▶ [Description of the task]: For this listing, the lines between the one holding "moved,red spray bottle,(653" and the one holding "added,,,red watering can,(471", inclusive, must be set down exactly.
Dataset entries section start
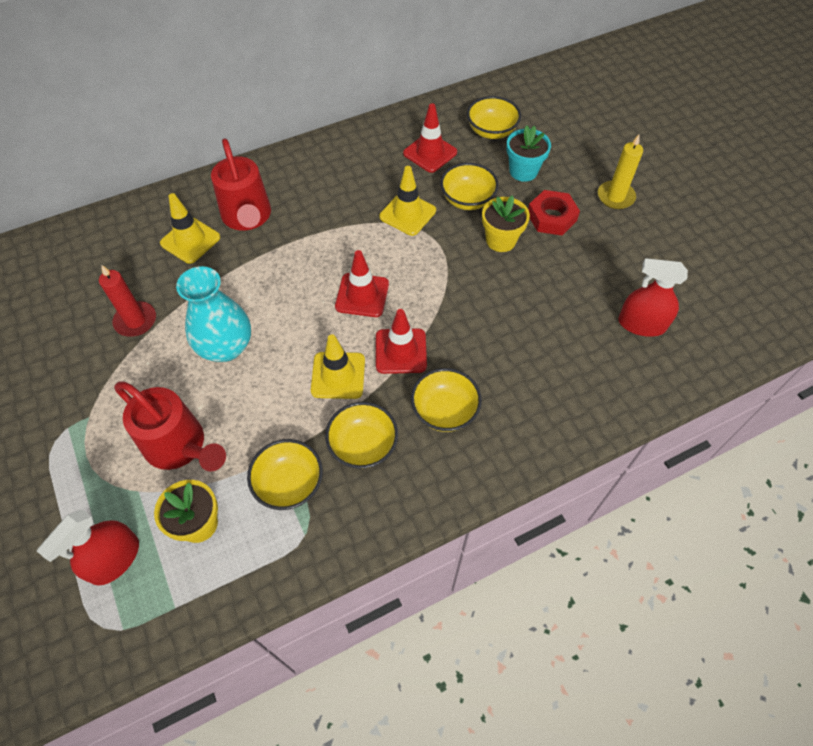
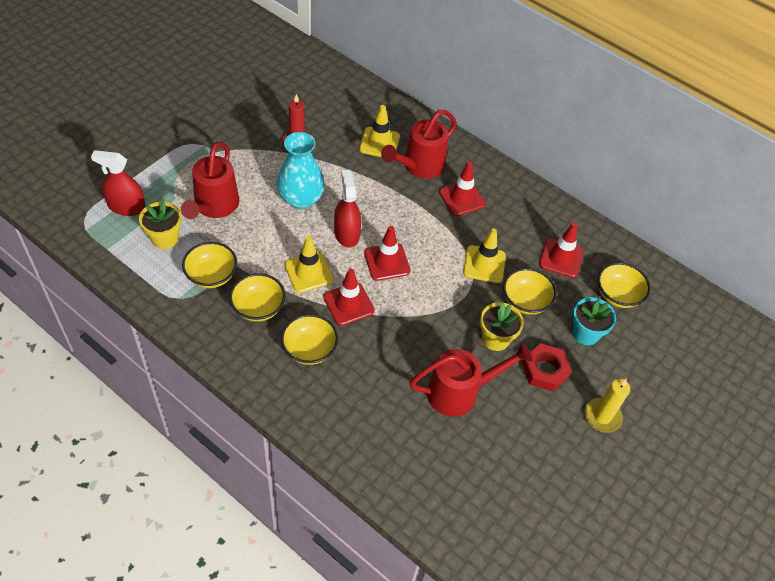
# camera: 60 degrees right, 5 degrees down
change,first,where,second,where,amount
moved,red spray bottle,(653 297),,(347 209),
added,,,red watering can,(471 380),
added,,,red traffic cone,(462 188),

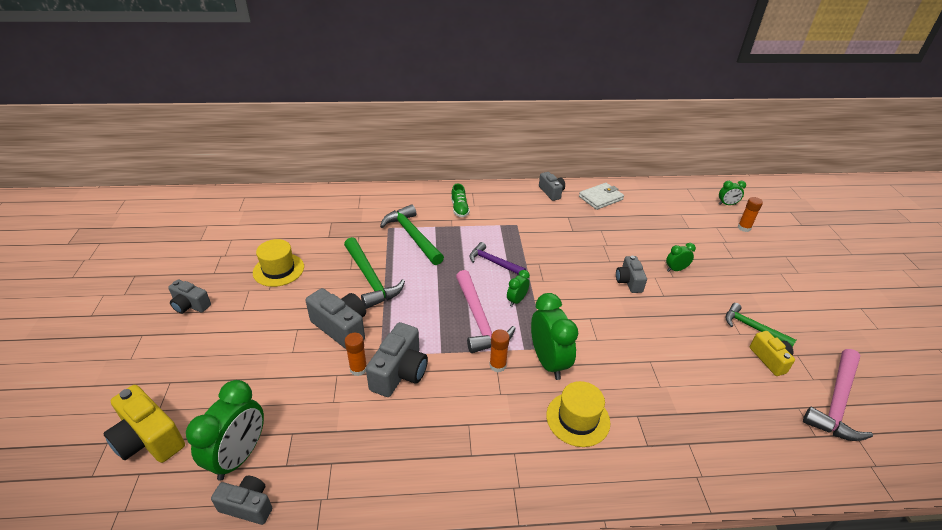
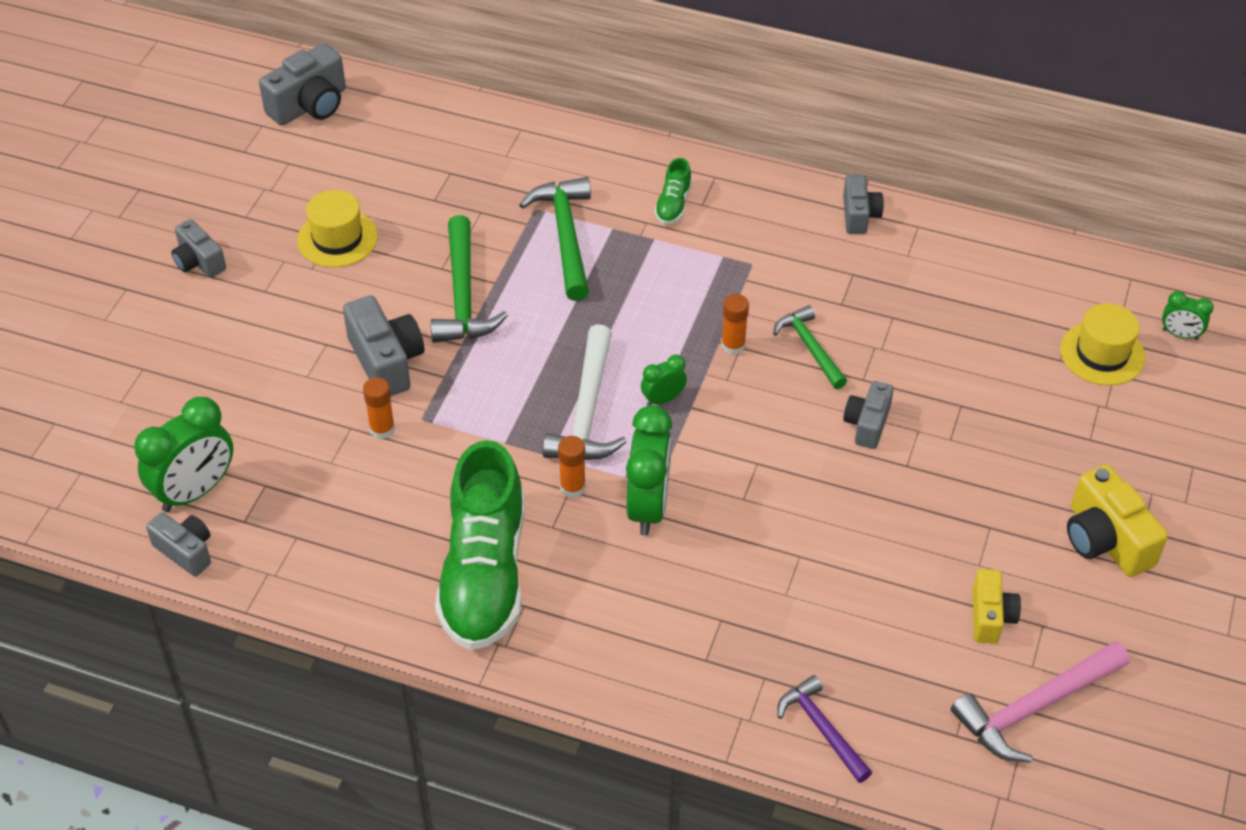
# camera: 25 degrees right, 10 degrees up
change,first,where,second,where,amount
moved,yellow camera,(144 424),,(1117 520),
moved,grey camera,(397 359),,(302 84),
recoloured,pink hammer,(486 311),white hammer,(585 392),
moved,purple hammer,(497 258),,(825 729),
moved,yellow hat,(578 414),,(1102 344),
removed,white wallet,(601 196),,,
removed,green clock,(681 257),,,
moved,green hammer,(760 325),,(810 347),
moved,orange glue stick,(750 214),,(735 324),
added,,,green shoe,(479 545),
Dataset entries section end
▶ [Your solution]:
moved,red spray bottle,(653 297),,(347 209),
added,,,red watering can,(471 380),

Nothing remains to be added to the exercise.